→ **YOUR OBJECTIVE**
Pictures stay out, but every line of the data is copied exactly.

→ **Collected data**
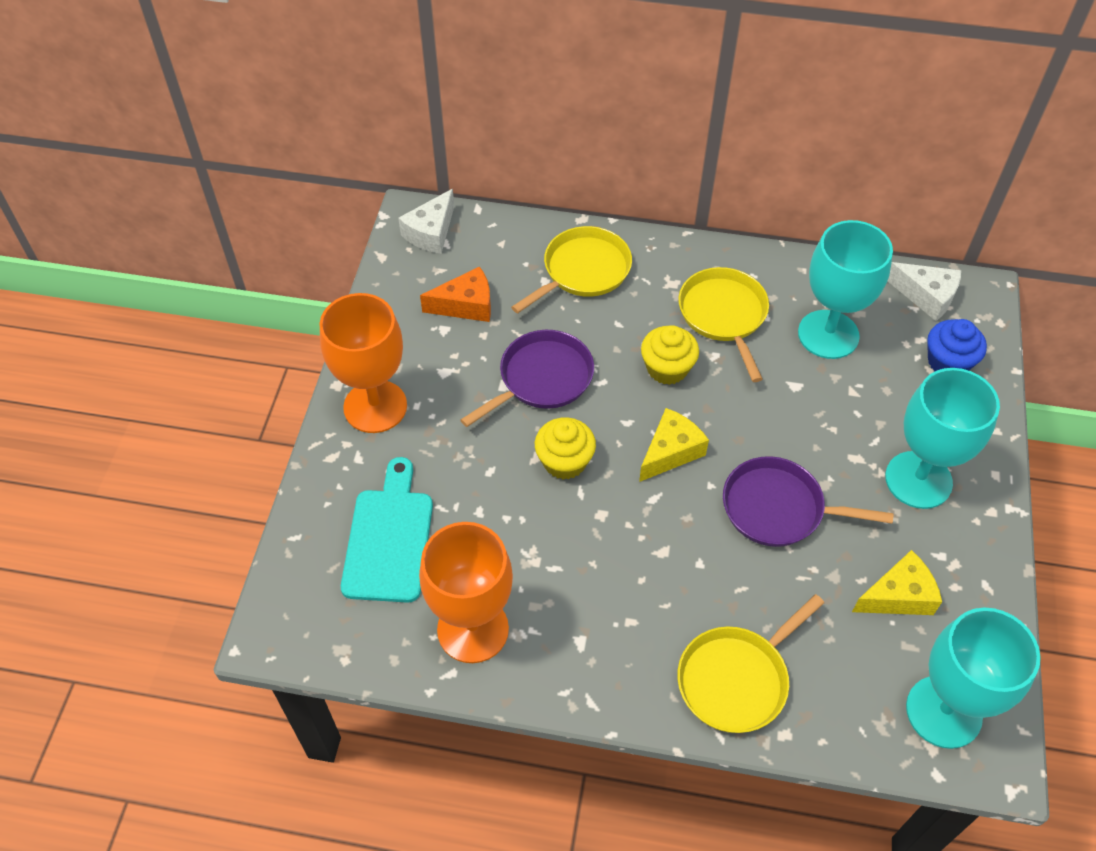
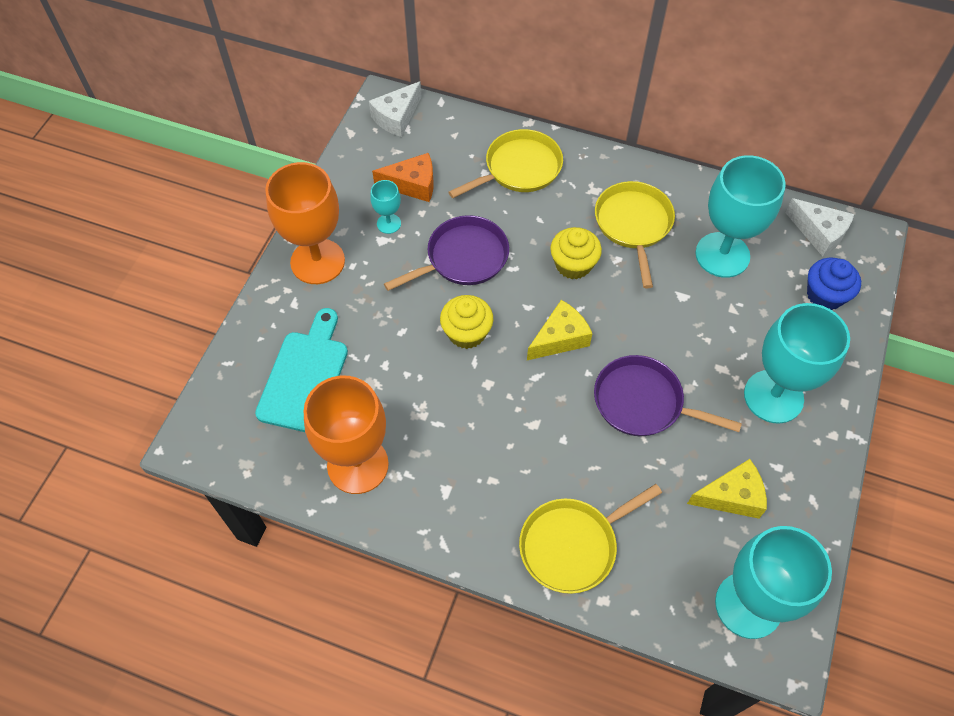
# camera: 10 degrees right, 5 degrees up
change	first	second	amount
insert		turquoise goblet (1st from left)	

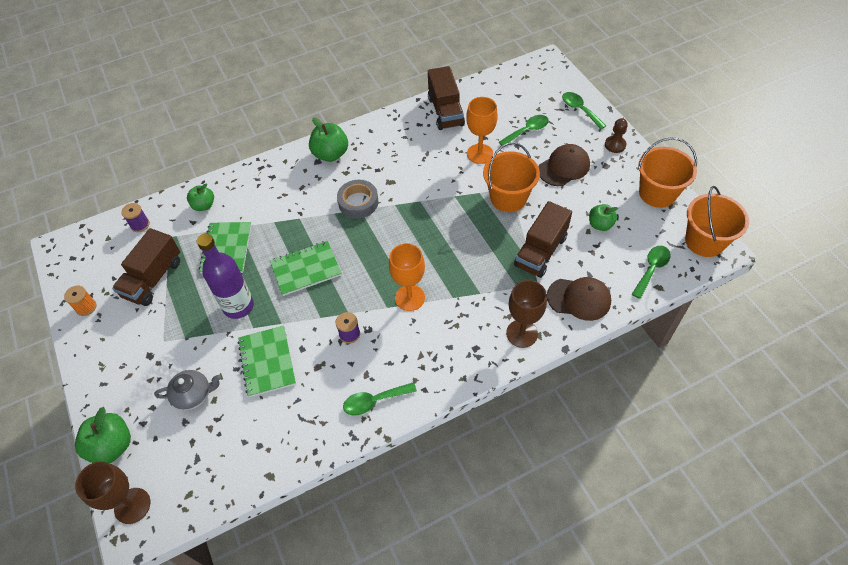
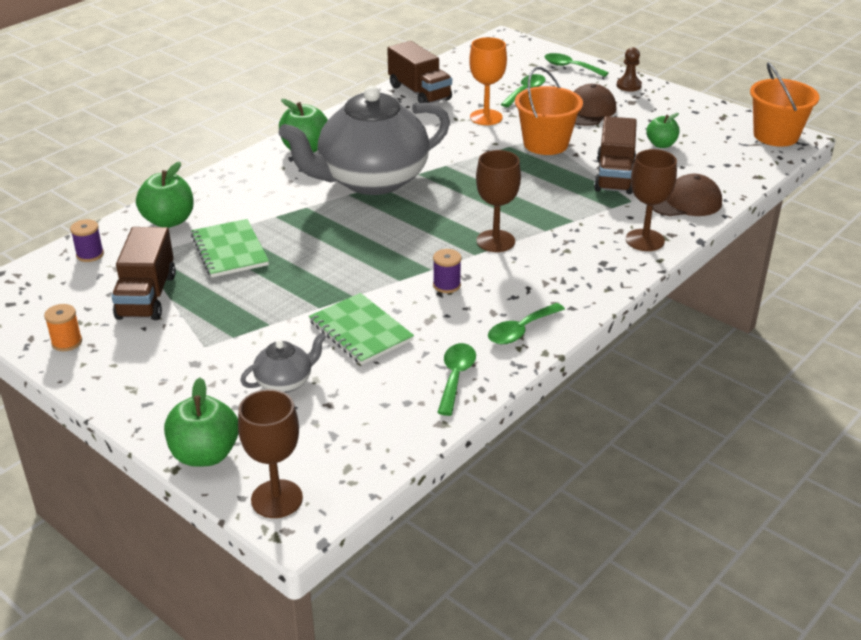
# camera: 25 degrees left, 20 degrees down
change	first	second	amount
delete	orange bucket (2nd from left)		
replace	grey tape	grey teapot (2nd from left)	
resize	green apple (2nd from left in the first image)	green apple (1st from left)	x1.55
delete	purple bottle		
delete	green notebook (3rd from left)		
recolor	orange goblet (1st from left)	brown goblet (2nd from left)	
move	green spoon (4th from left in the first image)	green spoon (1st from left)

→ **EXERCISE RESPONSE**
# camera: 10 degrees right, 5 degrees up
change	first	second	amount
insert		turquoise goblet (1st from left)	

# camera: 25 degrees left, 20 degrees down
change	first	second	amount
delete	orange bucket (2nd from left)		
replace	grey tape	grey teapot (2nd from left)	
resize	green apple (2nd from left in the first image)	green apple (1st from left)	x1.55
delete	purple bottle		
delete	green notebook (3rd from left)		
recolor	orange goblet (1st from left)	brown goblet (2nd from left)	
move	green spoon (4th from left in the first image)	green spoon (1st from left)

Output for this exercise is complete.